Task:
Below are some entries. Repeat exactly the lines from the one with "C4: 6.8uF (plus IN_B, minus GND) -> none" through the one with "V1: 6V (plus", and only those.

Data supplied:
-=-=-=-=-
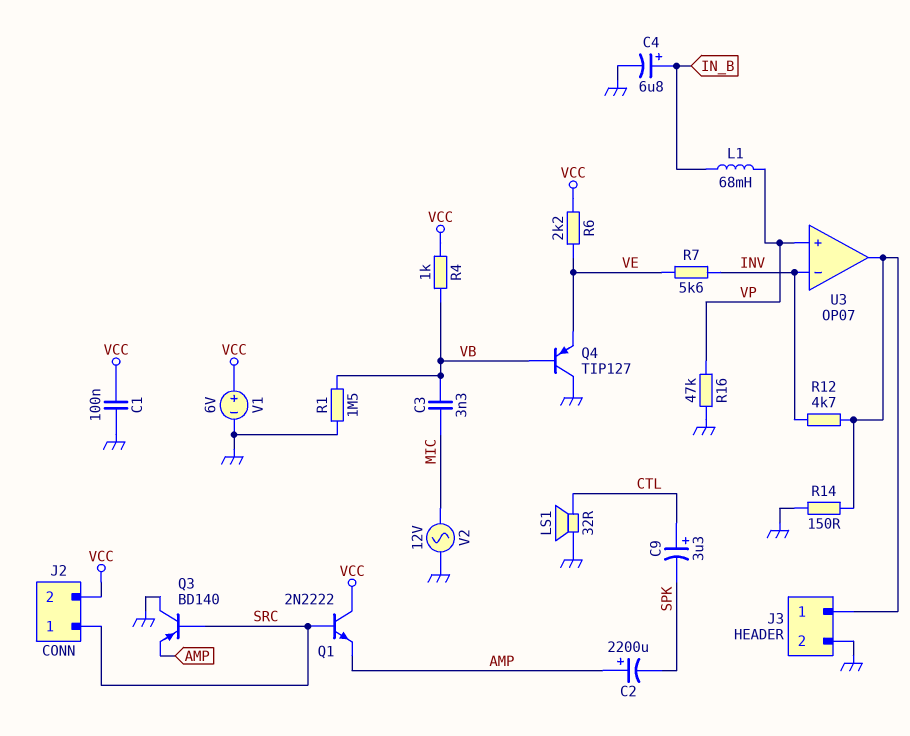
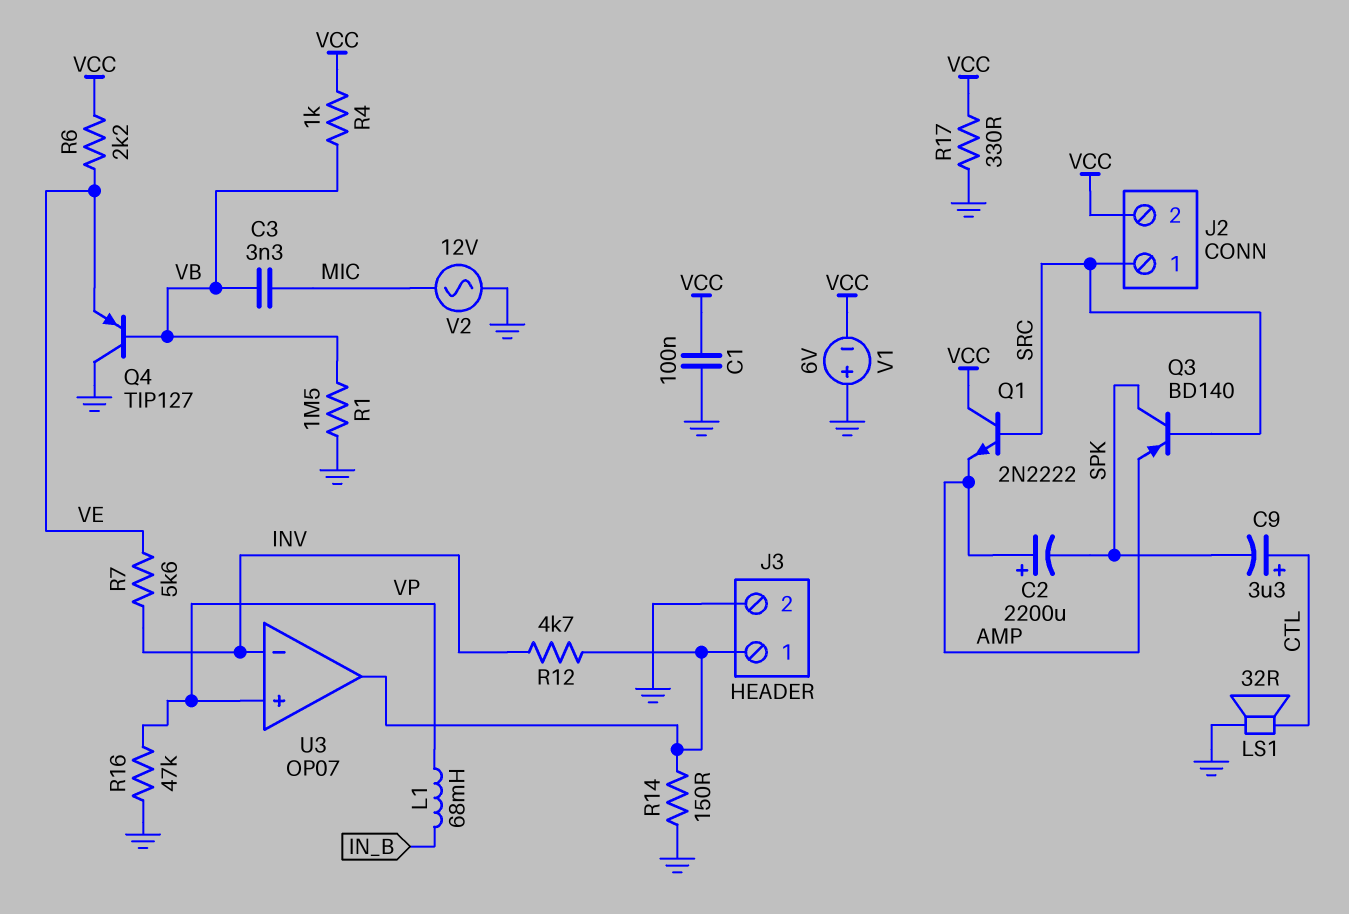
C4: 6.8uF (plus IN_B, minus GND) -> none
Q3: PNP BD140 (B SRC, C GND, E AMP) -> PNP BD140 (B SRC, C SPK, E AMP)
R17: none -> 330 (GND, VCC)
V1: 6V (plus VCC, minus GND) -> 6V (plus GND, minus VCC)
-=-=-=-=-
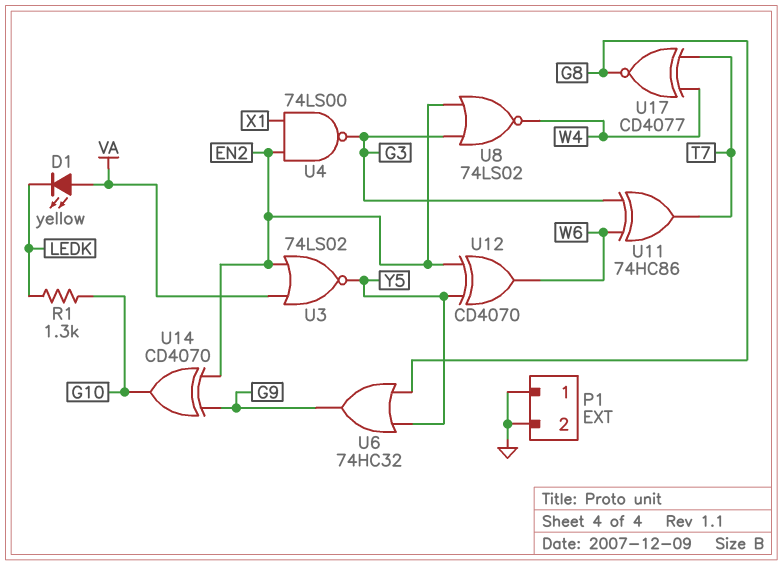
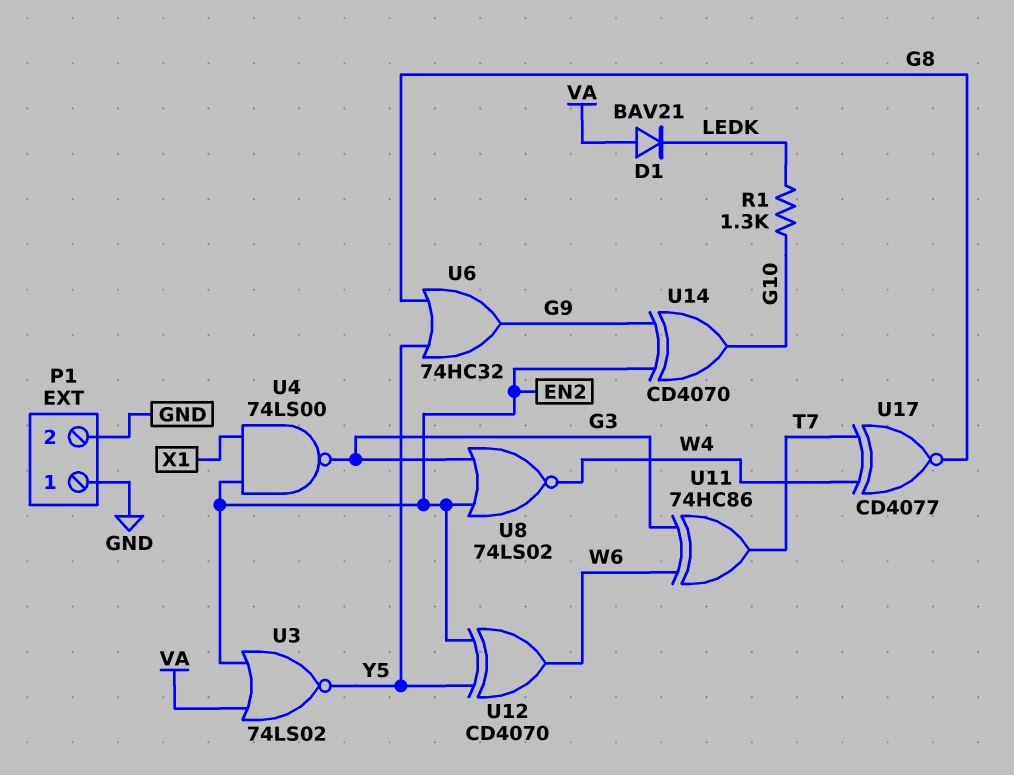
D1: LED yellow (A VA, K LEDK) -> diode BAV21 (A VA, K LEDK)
-=-=-=-=-
Exercise solution:
C4: 6.8uF (plus IN_B, minus GND) -> none
Q3: PNP BD140 (B SRC, C GND, E AMP) -> PNP BD140 (B SRC, C SPK, E AMP)
R17: none -> 330 (GND, VCC)
V1: 6V (plus VCC, minus GND) -> 6V (plus GND, minus VCC)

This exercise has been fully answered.